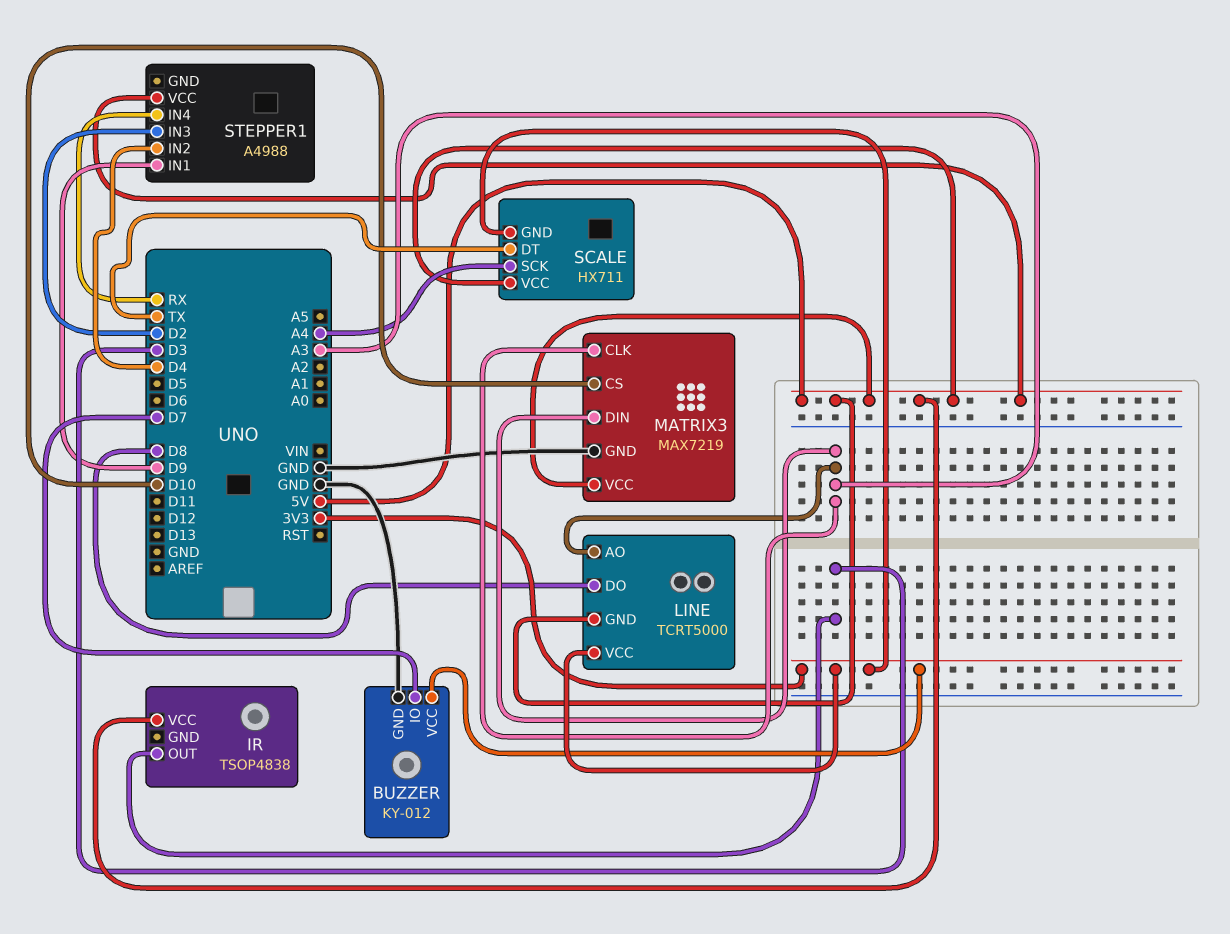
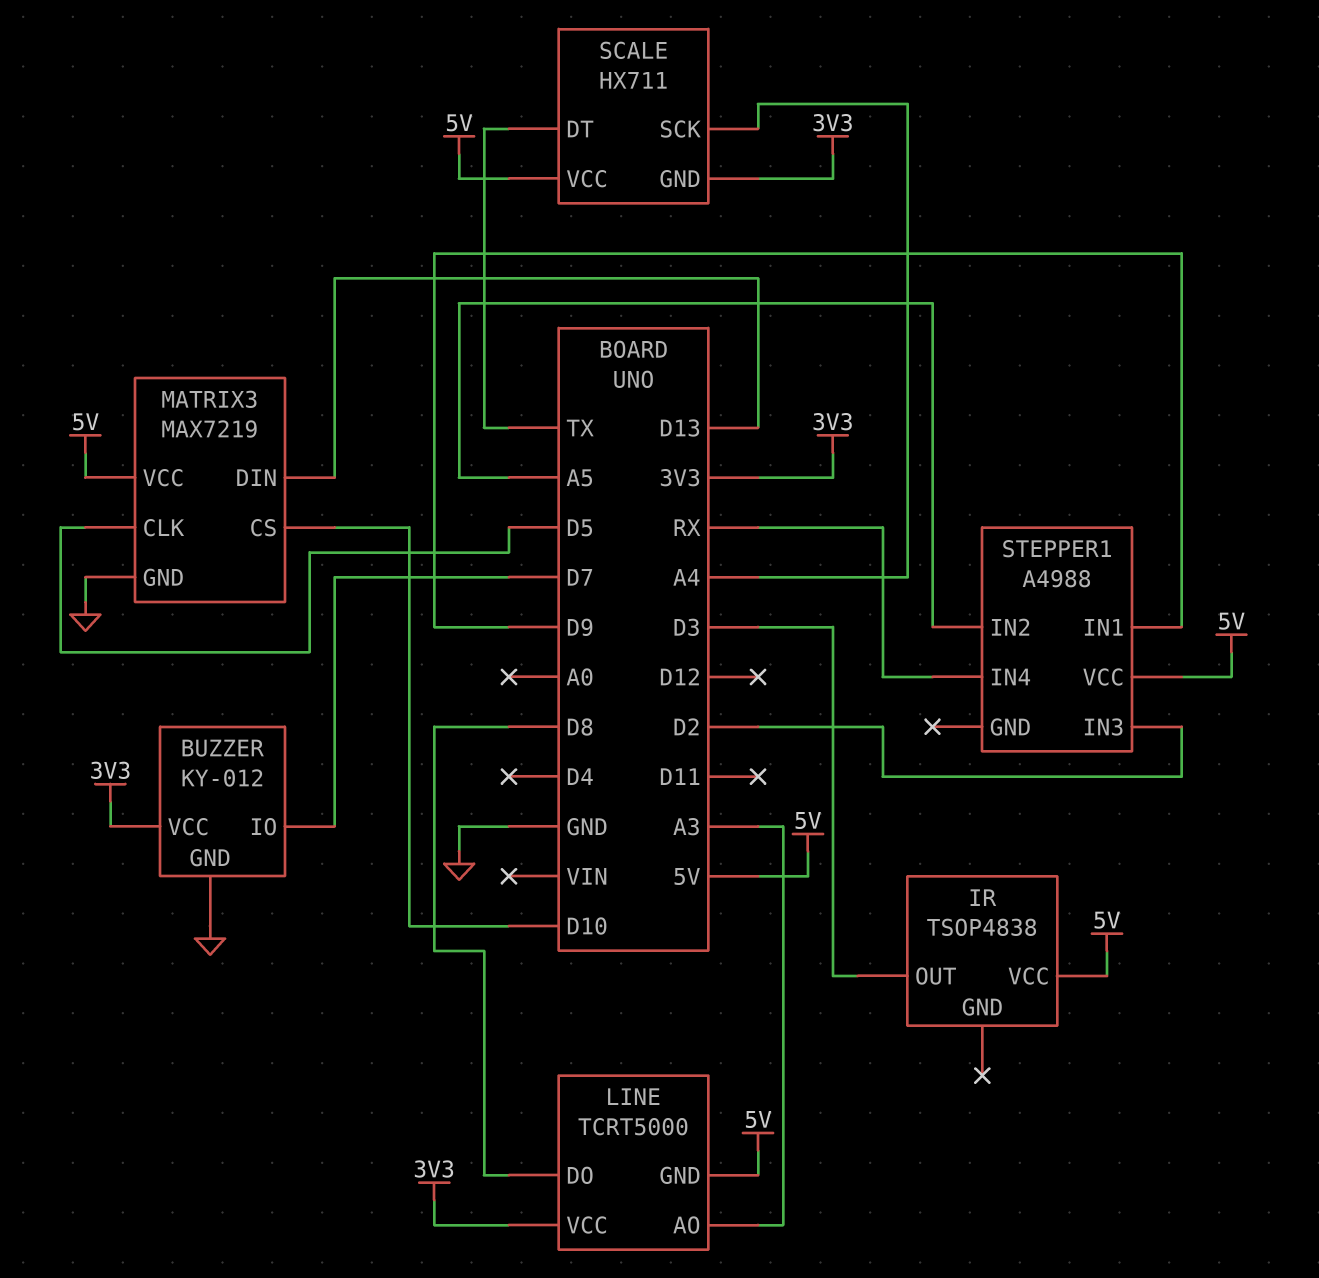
MATRIX3 pin CLK: A3 -> D5
MATRIX3 pin DIN: A3 -> D13
STEPPER1 pin IN2: D4 -> A5

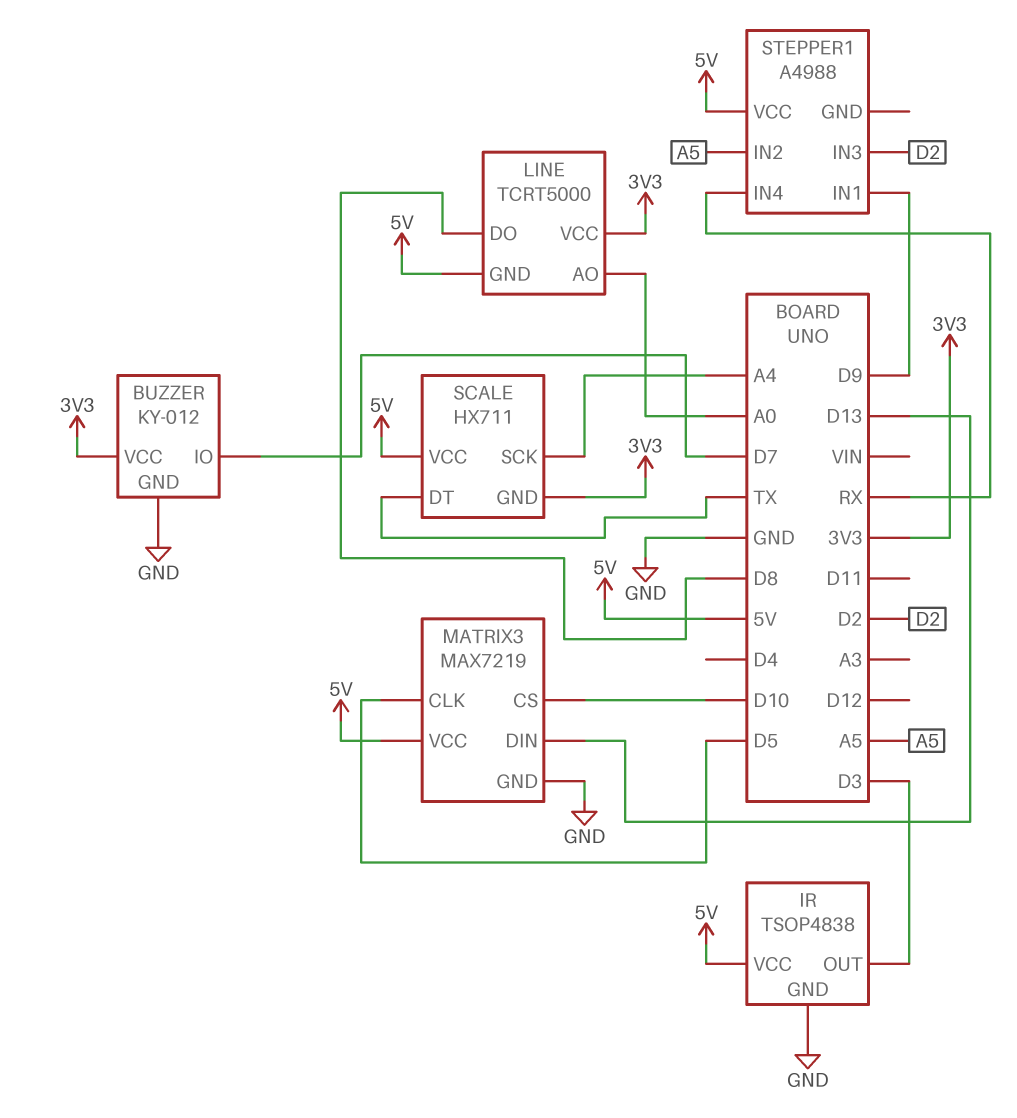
IR pin GND: none -> GND
LINE pin AO: A3 -> A0

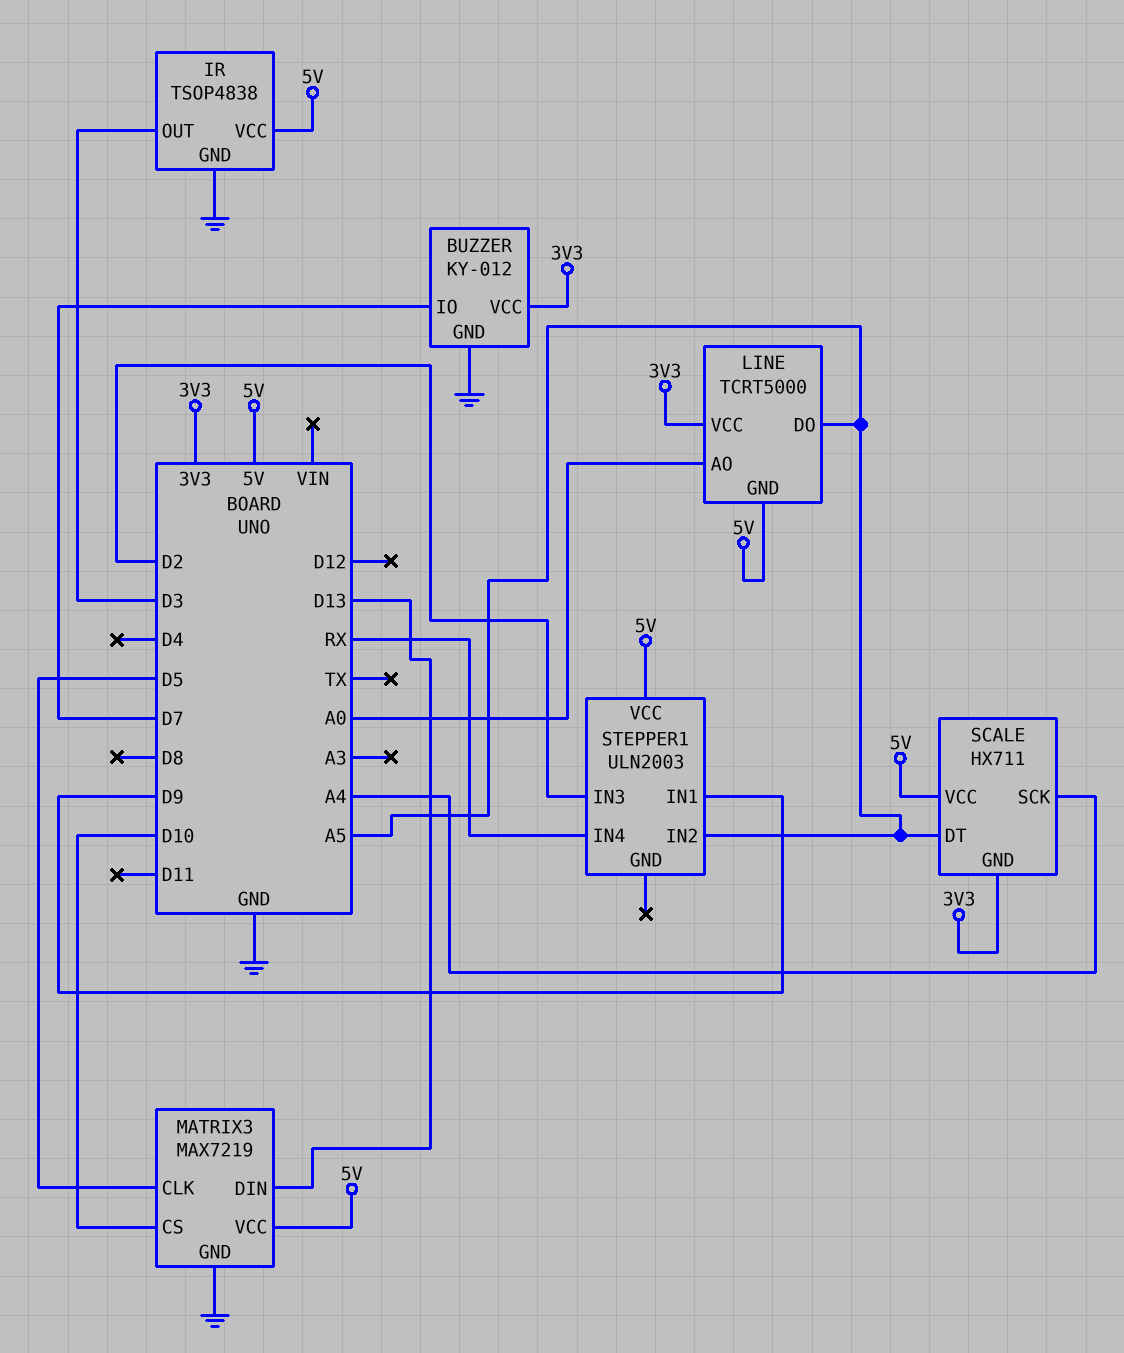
LINE pin DO: D8 -> A5
SCALE pin DT: TX -> A5
STEPPER1: A4988 -> ULN2003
───
Exercise brief: Keep every word of the material exactly as given. Drop the pictures.

Exercise output:
MATRIX3 pin CLK: A3 -> D5
MATRIX3 pin DIN: A3 -> D13
STEPPER1 pin IN2: D4 -> A5

IR pin GND: none -> GND
LINE pin AO: A3 -> A0

LINE pin DO: D8 -> A5
SCALE pin DT: TX -> A5
STEPPER1: A4988 -> ULN2003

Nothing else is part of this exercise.